Give back, word for word, the lines in the listing below from the one holding "yellow semicircle at" down to the one holding "pink arrow: moved 2 px left;", both ends included.

--------------------------------

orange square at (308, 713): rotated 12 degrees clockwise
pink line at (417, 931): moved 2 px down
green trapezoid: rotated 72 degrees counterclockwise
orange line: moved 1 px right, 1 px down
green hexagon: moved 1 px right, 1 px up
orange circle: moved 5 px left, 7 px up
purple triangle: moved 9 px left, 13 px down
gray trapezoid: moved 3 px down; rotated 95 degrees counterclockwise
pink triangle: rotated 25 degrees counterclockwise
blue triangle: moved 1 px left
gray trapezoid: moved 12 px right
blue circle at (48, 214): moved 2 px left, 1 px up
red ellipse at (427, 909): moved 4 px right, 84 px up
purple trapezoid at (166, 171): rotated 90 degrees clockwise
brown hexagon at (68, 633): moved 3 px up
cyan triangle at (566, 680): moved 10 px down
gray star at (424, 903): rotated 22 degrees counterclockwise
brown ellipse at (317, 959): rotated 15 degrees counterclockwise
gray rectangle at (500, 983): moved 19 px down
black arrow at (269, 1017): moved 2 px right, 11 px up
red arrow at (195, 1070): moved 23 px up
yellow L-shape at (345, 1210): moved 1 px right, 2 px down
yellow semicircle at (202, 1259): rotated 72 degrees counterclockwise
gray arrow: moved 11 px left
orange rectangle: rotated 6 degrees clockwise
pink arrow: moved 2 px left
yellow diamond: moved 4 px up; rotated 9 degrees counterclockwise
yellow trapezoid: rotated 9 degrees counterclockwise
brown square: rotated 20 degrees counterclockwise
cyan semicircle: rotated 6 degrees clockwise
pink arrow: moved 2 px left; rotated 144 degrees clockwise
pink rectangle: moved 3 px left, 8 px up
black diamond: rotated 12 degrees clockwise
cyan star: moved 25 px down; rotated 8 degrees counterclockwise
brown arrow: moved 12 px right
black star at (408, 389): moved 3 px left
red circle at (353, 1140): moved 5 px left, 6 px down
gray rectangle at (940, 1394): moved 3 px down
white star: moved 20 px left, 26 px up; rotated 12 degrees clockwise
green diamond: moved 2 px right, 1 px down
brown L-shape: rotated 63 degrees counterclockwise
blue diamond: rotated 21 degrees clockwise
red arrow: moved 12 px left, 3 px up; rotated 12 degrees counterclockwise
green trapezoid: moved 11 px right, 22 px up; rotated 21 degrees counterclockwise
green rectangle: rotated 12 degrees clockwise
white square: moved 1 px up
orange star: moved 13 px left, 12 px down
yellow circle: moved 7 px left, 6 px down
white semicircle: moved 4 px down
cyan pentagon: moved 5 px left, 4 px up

--------------------------------

> [ANSWER TO THE EXERCISE]
yellow semicircle at (202, 1259): rotated 72 degrees counterclockwise
gray arrow: moved 11 px left
orange rectangle: rotated 6 degrees clockwise
pink arrow: moved 2 px left
yellow diamond: moved 4 px up; rotated 9 degrees counterclockwise
yellow trapezoid: rotated 9 degrees counterclockwise
brown square: rotated 20 degrees counterclockwise
cyan semicircle: rotated 6 degrees clockwise
pink arrow: moved 2 px left; rotated 144 degrees clockwise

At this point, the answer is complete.